■ WHAT YOU SHOULD DO ■
Retype exactly the lines that run from the line with "Find regions matching" to the final line of the entries, keeping both ends and nothing else.
BEGIN DATA TO USE
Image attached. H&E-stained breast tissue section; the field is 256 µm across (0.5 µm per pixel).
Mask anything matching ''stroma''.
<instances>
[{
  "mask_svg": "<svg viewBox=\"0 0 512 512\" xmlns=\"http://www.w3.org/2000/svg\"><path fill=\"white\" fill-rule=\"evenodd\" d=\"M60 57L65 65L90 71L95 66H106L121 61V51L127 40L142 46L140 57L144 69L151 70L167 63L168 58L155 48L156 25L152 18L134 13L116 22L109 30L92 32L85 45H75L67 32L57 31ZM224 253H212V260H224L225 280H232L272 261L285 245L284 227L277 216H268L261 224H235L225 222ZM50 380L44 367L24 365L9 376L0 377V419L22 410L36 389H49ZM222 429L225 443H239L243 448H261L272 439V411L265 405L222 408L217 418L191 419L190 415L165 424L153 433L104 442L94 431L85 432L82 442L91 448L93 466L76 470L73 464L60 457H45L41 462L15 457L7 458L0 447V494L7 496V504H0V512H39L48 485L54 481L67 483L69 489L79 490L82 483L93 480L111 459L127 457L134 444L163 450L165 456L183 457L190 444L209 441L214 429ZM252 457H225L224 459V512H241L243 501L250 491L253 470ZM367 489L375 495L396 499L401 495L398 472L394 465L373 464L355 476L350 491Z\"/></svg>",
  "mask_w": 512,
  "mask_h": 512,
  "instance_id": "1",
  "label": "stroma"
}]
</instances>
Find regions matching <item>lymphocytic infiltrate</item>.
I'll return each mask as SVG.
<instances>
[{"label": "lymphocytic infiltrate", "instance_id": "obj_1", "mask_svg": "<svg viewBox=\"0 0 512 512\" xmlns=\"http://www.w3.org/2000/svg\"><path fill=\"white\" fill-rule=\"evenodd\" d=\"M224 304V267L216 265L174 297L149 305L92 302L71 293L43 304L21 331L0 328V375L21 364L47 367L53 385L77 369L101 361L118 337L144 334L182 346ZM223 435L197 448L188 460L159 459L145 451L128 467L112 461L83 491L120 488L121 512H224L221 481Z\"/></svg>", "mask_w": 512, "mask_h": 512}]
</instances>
END DATA TO USE
■ THE SOLUTION ■
Find regions matching <item>lymphocytic infiltrate</item>.
I'll return each mask as SVG.
<instances>
[{"label": "lymphocytic infiltrate", "instance_id": "obj_1", "mask_svg": "<svg viewBox=\"0 0 512 512\" xmlns=\"http://www.w3.org/2000/svg\"><path fill=\"white\" fill-rule=\"evenodd\" d=\"M224 304V267L216 265L174 297L149 305L92 302L71 293L43 304L21 331L0 328V375L21 364L47 367L53 385L77 369L101 361L118 337L144 334L182 346ZM223 435L197 448L188 460L159 459L145 451L128 467L112 461L83 491L120 488L121 512H224L221 481Z\"/></svg>", "mask_w": 512, "mask_h": 512}]
</instances>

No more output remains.